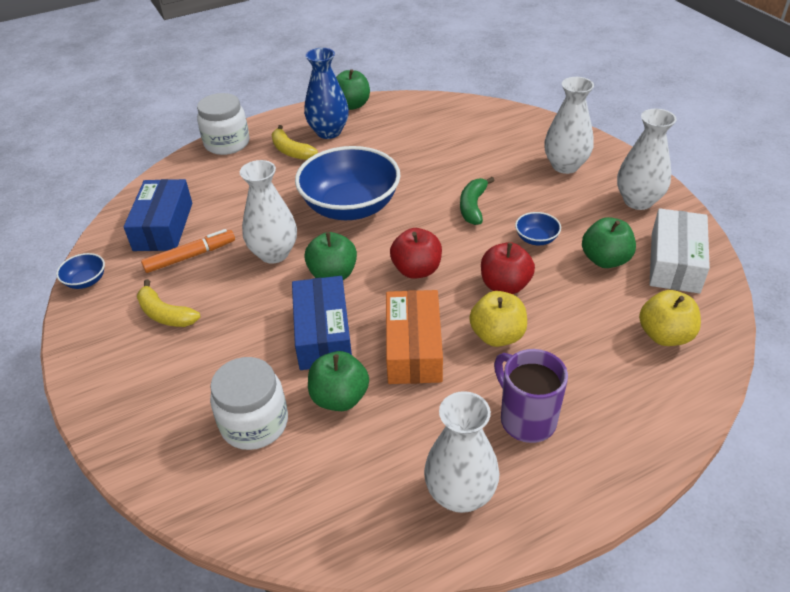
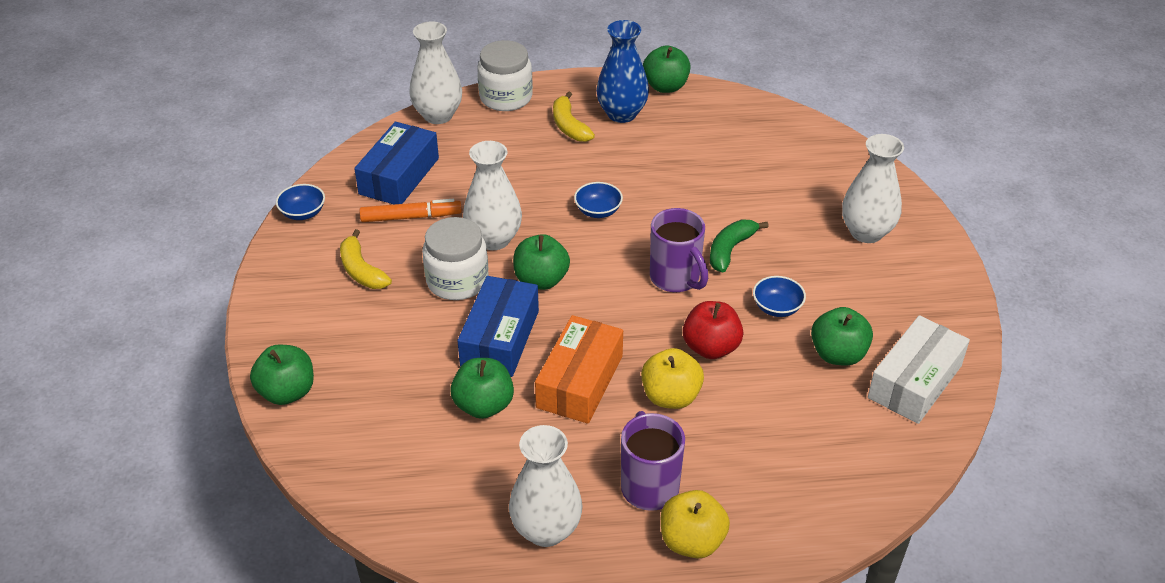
camera: 20 degrees right, 0 degrees up
(141, 450) = (287, 392): none -> green apple
(254, 423) = (395, 402): white jar -> white jar (457, 281)
(350, 207) = (598, 211): blue bowl -> blue bowl, size x0.41
(416, 270) = (628, 302): red apple -> none
(444, 240) = (676, 279): none -> purple mug
(638, 201) = (923, 299): white vase -> white vase (438, 115)
(664, 335) = (846, 454): yellow apple -> yellow apple (692, 541)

◆ Your objective
Write out the records in full and exactly, omitting the pictures they hold.

◆ Response area
camera: 20 degrees right, 0 degrees up
(141, 450) = (287, 392): none -> green apple
(254, 423) = (395, 402): white jar -> white jar (457, 281)
(350, 207) = (598, 211): blue bowl -> blue bowl, size x0.41
(416, 270) = (628, 302): red apple -> none
(444, 240) = (676, 279): none -> purple mug
(638, 201) = (923, 299): white vase -> white vase (438, 115)
(664, 335) = (846, 454): yellow apple -> yellow apple (692, 541)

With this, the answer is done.